DIRECTIONS:
The result should be a faithful copy of every entry below, with the pictures left out.

DATA RECORDS:
- - - -
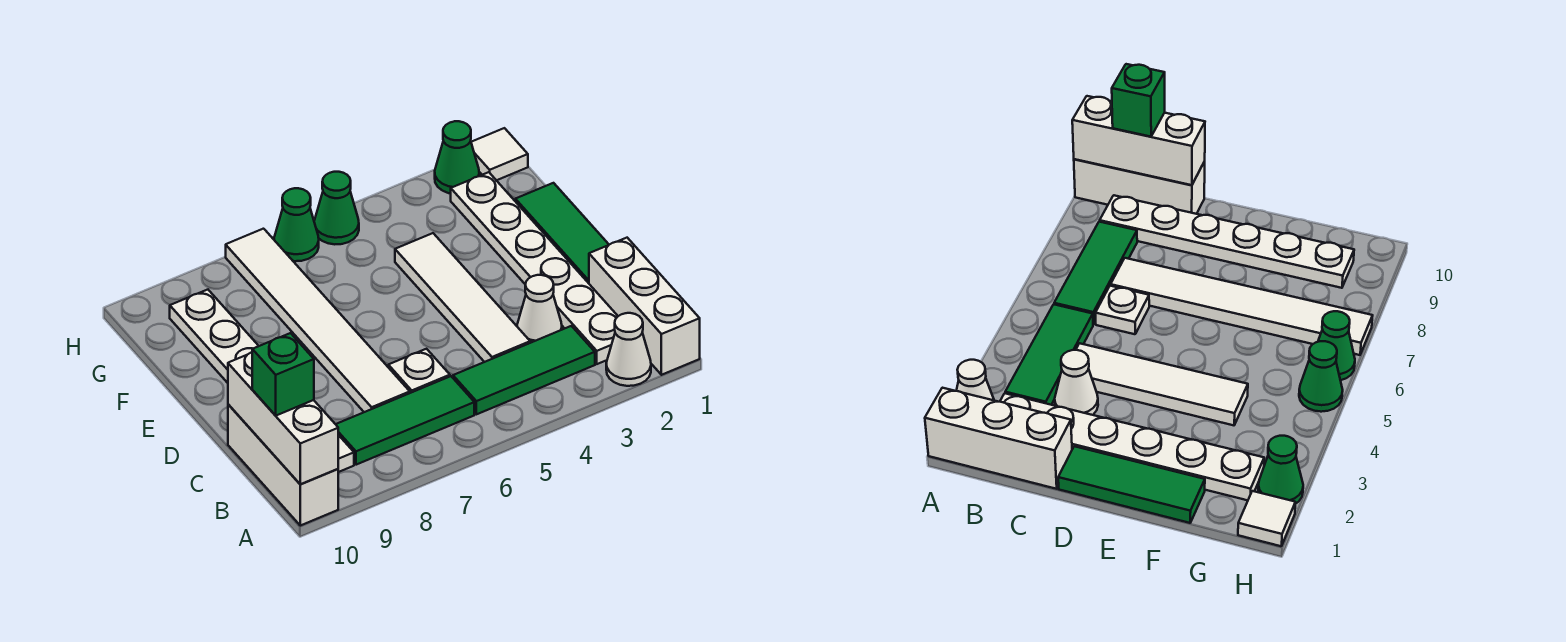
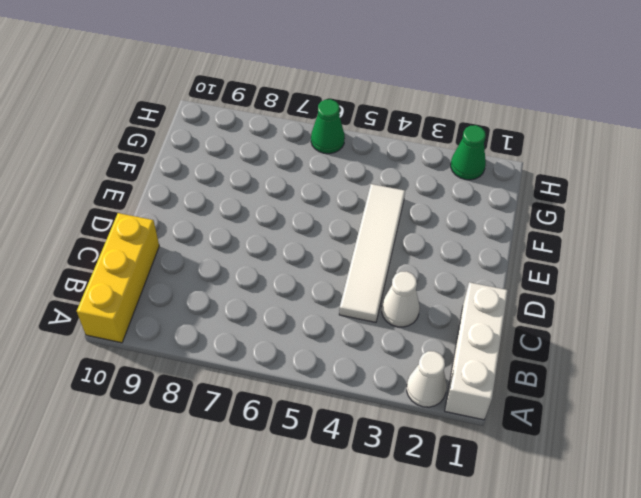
yellow 1x3 brick [77,213,159,343] -> white 1x3 brick [228,404,338,526]
none -> white 1x6 plate [451,172,618,364]
none -> green 1x3 tile [453,326,595,414]
none -> green 1x3 tile [336,376,474,465]

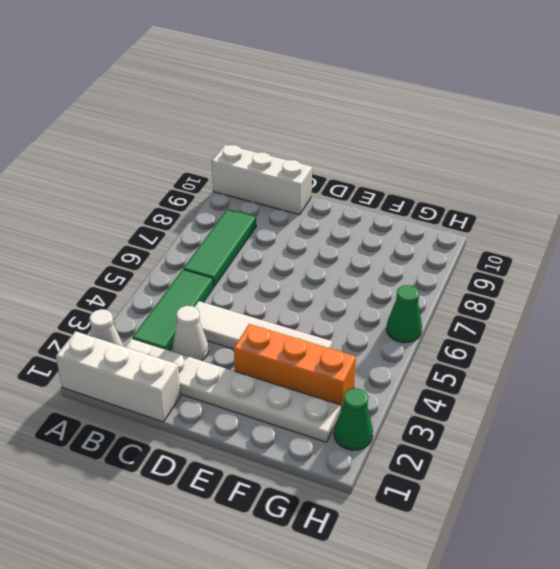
orange 1x3 brick [234,324,356,409] -> none
none -> white 1x6 plate [170,290,354,472]
none -> white 1x1 plate [388,349,450,393]
none -> white 1x6 tile [226,229,410,412]

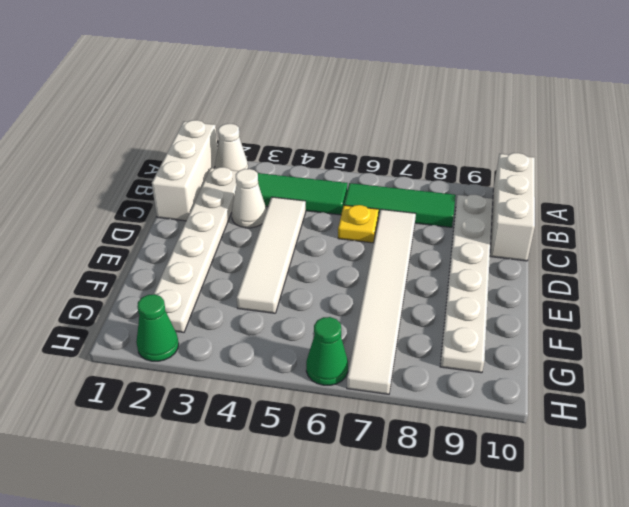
yellow 1x1 plate [338,205,379,243] -> white 1x1 plate [388,349,450,393]
none -> green 1x3 tile [515,183,609,283]
none -> white 1x1 tile [471,128,528,180]
none -> green 1x1 cone [314,172,359,244]

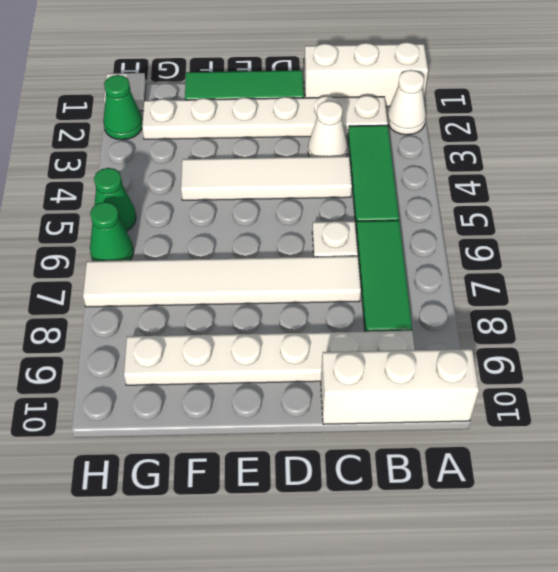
none -> white 1x3 brick [228,352,338,484]
none -> green 1x1 brick [252,333,314,416]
- - - -
RESPONSE TO THE EXERCISE:
yellow 1x3 brick [77,213,159,343] -> white 1x3 brick [228,404,338,526]
none -> white 1x6 plate [451,172,618,364]
none -> green 1x3 tile [453,326,595,414]
none -> green 1x3 tile [336,376,474,465]

orange 1x3 brick [234,324,356,409] -> none
none -> white 1x6 plate [170,290,354,472]
none -> white 1x1 plate [388,349,450,393]
none -> white 1x6 tile [226,229,410,412]

yellow 1x1 plate [338,205,379,243] -> white 1x1 plate [388,349,450,393]
none -> green 1x3 tile [515,183,609,283]
none -> white 1x1 tile [471,128,528,180]
none -> green 1x1 cone [314,172,359,244]

none -> white 1x3 brick [228,352,338,484]
none -> green 1x1 brick [252,333,314,416]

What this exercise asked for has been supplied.